[Collected data entries]
══════════

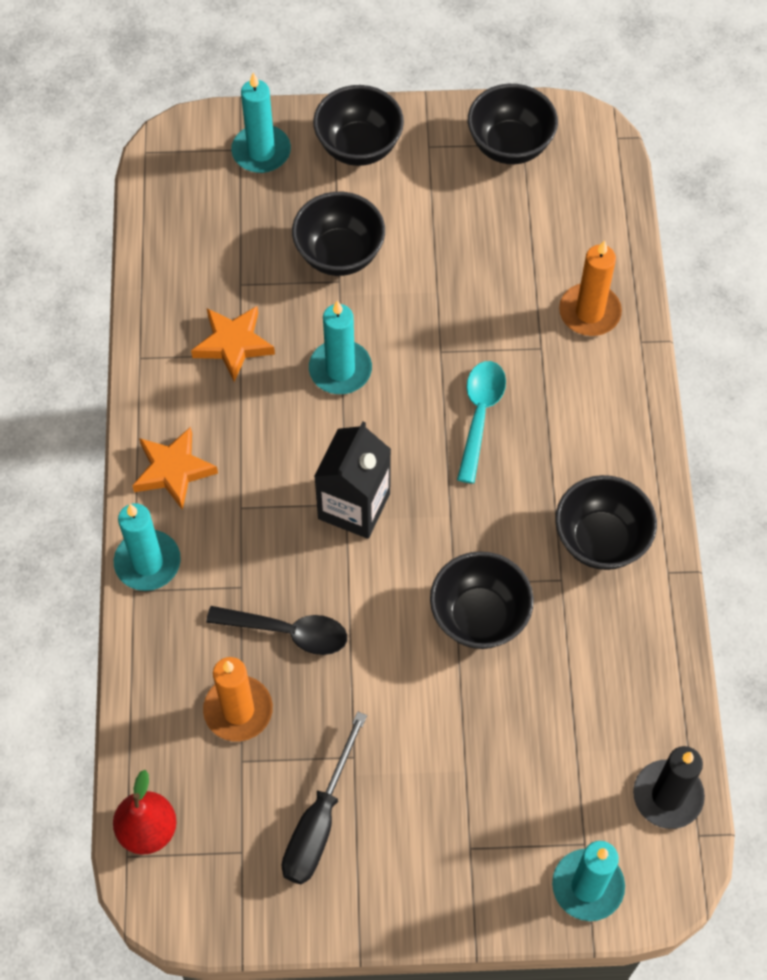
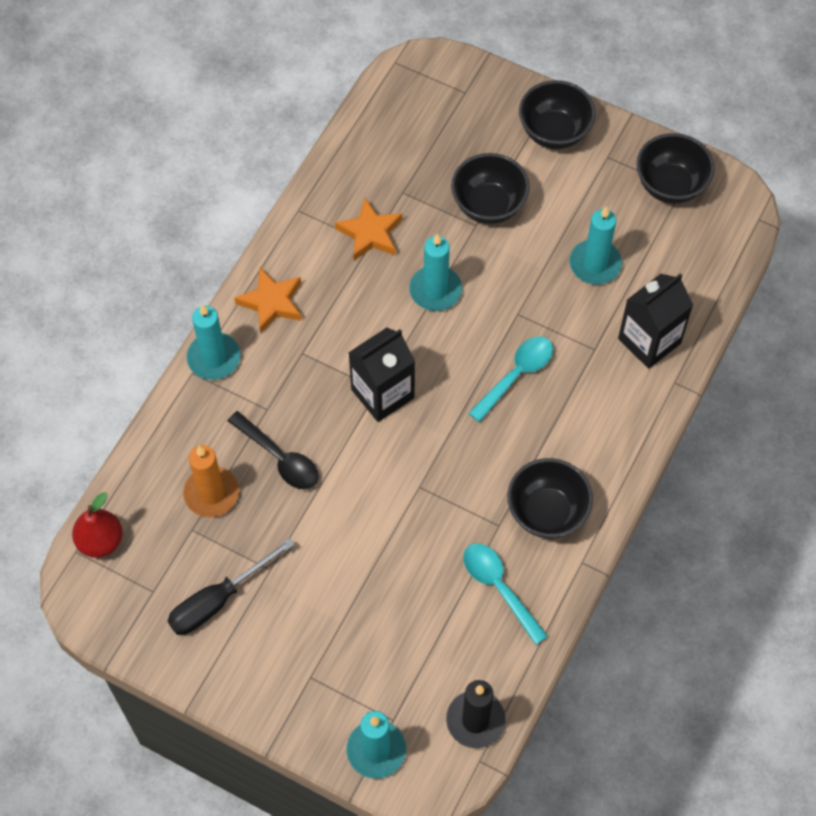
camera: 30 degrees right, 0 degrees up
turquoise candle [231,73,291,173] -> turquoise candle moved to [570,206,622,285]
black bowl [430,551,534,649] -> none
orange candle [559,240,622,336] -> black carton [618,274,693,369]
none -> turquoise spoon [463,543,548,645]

══════════

To-do item
A word-for-word copy of the data, without its pictures, is what is needed.

Task output
camera: 30 degrees right, 0 degrees up
turquoise candle [231,73,291,173] -> turquoise candle moved to [570,206,622,285]
black bowl [430,551,534,649] -> none
orange candle [559,240,622,336] -> black carton [618,274,693,369]
none -> turquoise spoon [463,543,548,645]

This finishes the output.